> _What to produce_:
Every line that holds the word "orange" needs to be copied from the data below.

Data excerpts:
-- -- --
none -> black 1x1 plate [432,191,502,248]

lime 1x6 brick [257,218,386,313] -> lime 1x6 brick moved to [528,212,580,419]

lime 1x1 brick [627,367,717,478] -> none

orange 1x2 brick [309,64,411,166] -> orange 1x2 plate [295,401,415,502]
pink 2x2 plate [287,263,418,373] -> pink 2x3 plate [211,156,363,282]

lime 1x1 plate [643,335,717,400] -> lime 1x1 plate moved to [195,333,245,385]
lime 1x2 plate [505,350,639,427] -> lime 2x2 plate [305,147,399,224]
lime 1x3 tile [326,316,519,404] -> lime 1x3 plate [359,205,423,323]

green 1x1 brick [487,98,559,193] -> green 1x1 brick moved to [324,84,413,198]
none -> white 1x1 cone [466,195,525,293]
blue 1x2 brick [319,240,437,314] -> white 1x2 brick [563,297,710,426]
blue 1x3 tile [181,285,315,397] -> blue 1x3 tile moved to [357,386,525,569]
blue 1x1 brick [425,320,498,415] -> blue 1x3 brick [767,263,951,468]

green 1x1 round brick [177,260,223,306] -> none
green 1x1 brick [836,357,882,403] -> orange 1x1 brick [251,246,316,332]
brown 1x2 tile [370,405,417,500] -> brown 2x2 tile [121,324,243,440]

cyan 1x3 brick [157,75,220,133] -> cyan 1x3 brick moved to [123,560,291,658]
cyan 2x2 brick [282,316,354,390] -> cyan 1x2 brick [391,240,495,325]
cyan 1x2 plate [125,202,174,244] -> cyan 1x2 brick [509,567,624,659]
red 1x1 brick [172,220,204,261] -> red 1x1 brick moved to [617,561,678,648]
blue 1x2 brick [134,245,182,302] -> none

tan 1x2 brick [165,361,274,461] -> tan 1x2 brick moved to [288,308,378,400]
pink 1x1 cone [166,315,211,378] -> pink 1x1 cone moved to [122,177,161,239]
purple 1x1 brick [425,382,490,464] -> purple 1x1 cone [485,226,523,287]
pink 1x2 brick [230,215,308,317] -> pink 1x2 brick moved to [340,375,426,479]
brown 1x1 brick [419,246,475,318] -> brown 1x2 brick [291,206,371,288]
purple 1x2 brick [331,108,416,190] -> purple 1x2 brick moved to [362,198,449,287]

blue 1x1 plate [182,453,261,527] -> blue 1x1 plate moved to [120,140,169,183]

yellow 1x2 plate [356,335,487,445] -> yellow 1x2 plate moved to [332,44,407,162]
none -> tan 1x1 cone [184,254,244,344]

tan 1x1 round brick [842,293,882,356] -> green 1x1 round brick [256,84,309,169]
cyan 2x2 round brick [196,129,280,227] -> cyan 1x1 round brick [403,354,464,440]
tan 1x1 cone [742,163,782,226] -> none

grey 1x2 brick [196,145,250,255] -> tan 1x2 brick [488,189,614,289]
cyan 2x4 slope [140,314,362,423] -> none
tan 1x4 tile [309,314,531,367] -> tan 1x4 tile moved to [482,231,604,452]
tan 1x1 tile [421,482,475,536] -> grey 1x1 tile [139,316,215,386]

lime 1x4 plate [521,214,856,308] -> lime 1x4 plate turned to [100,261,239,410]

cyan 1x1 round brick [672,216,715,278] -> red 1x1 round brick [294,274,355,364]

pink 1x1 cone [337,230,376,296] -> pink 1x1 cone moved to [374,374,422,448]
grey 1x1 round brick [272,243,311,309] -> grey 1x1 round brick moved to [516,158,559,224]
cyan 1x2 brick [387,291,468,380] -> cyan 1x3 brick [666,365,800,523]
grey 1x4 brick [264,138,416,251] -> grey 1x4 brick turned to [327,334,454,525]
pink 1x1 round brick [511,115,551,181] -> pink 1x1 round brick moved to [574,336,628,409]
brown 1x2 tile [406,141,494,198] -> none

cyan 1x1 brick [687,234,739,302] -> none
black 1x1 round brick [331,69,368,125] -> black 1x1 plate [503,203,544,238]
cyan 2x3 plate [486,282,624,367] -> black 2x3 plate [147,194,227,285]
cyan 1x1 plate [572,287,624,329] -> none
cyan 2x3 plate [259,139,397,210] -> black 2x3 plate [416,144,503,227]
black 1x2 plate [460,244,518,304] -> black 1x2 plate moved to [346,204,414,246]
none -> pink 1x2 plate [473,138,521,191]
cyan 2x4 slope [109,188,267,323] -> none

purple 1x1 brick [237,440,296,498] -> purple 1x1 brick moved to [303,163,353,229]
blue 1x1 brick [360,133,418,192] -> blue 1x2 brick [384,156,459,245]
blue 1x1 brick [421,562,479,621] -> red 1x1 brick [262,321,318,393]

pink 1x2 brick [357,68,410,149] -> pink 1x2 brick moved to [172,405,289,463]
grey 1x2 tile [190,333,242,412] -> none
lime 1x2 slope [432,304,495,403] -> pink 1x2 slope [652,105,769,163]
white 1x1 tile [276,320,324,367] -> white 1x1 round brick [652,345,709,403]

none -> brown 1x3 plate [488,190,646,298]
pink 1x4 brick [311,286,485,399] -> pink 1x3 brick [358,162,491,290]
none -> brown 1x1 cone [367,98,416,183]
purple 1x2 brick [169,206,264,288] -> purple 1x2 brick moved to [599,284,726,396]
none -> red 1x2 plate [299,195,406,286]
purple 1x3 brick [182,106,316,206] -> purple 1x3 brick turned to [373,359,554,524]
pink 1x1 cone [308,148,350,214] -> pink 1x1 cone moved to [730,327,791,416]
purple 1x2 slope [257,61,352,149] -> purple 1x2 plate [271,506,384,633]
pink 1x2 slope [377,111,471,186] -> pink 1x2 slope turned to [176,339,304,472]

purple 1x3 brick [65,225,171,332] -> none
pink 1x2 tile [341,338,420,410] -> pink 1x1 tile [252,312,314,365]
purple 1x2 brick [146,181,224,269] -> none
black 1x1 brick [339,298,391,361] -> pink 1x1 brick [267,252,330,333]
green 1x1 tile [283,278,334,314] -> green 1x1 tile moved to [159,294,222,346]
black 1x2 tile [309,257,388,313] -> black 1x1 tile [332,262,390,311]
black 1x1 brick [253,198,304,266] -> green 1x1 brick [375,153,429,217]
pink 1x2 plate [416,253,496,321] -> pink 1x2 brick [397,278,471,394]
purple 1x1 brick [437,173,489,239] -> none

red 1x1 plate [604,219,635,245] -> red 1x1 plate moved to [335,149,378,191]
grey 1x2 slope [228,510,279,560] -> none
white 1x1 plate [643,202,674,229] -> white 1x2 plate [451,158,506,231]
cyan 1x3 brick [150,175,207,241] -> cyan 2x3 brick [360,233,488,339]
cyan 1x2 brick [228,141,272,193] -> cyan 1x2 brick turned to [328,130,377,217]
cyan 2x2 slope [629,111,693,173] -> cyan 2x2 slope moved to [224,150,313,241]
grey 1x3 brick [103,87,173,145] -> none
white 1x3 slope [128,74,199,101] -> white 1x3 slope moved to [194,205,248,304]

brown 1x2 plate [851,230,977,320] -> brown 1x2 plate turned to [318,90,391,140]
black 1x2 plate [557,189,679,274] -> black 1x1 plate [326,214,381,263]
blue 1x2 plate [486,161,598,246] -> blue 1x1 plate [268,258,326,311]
-- -- --
> _Written answer_:
orange 1x2 brick [309,64,411,166] -> orange 1x2 plate [295,401,415,502]
green 1x1 brick [836,357,882,403] -> orange 1x1 brick [251,246,316,332]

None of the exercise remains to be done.